(Extracted material)
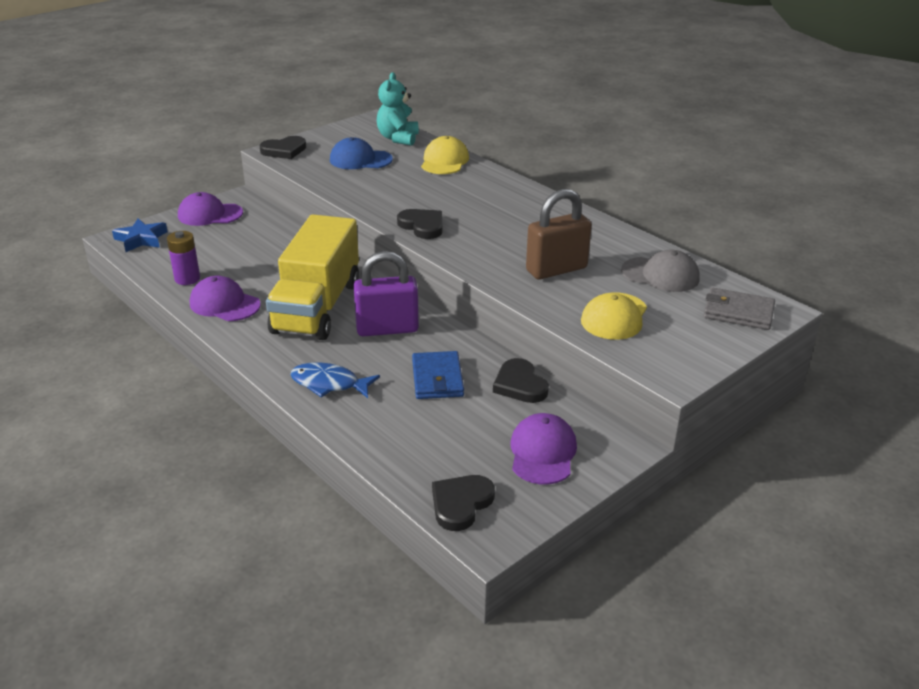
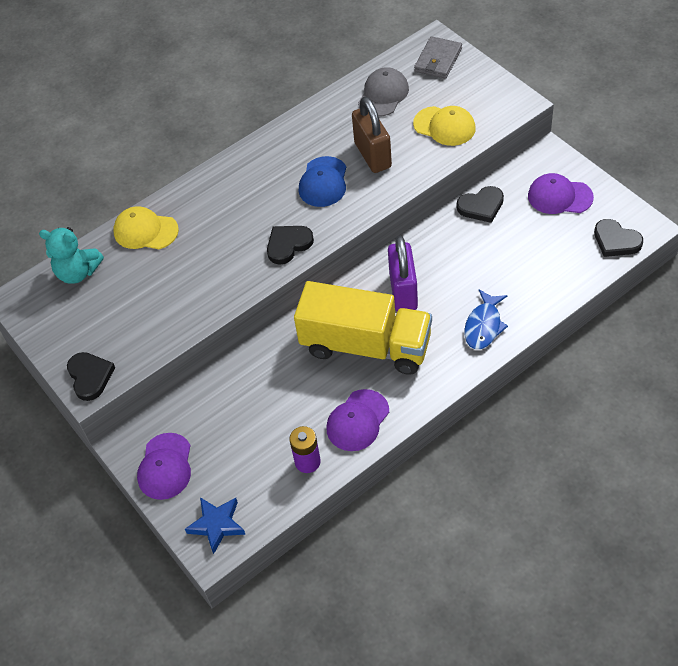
camera: 80 degrees left, 20 degrees up
blue cap [330,137,393,169] -> blue cap moved to [299,156,346,207]
blue wallet [412,351,464,399] -> none

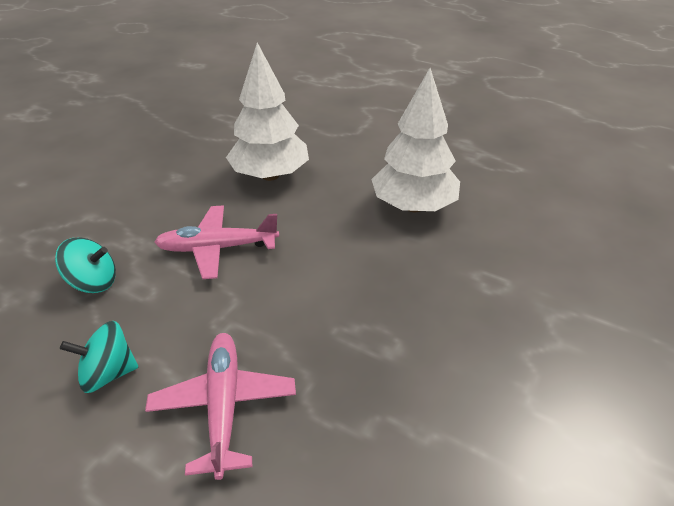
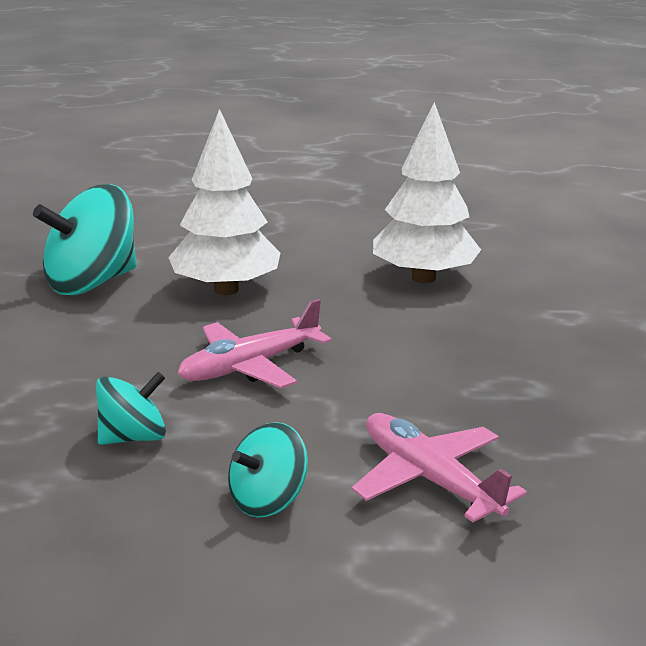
camera: 30 degrees left, 15 degrees down
none -> turquoise spinning top [33,184,137,295]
(End Extracted material)
▶ [Task objective] A verbatim copy of every entry is wanted; the pictures stay out of it.

▶ [Reply]
camera: 80 degrees left, 20 degrees up
blue cap [330,137,393,169] -> blue cap moved to [299,156,346,207]
blue wallet [412,351,464,399] -> none

camera: 30 degrees left, 15 degrees down
none -> turquoise spinning top [33,184,137,295]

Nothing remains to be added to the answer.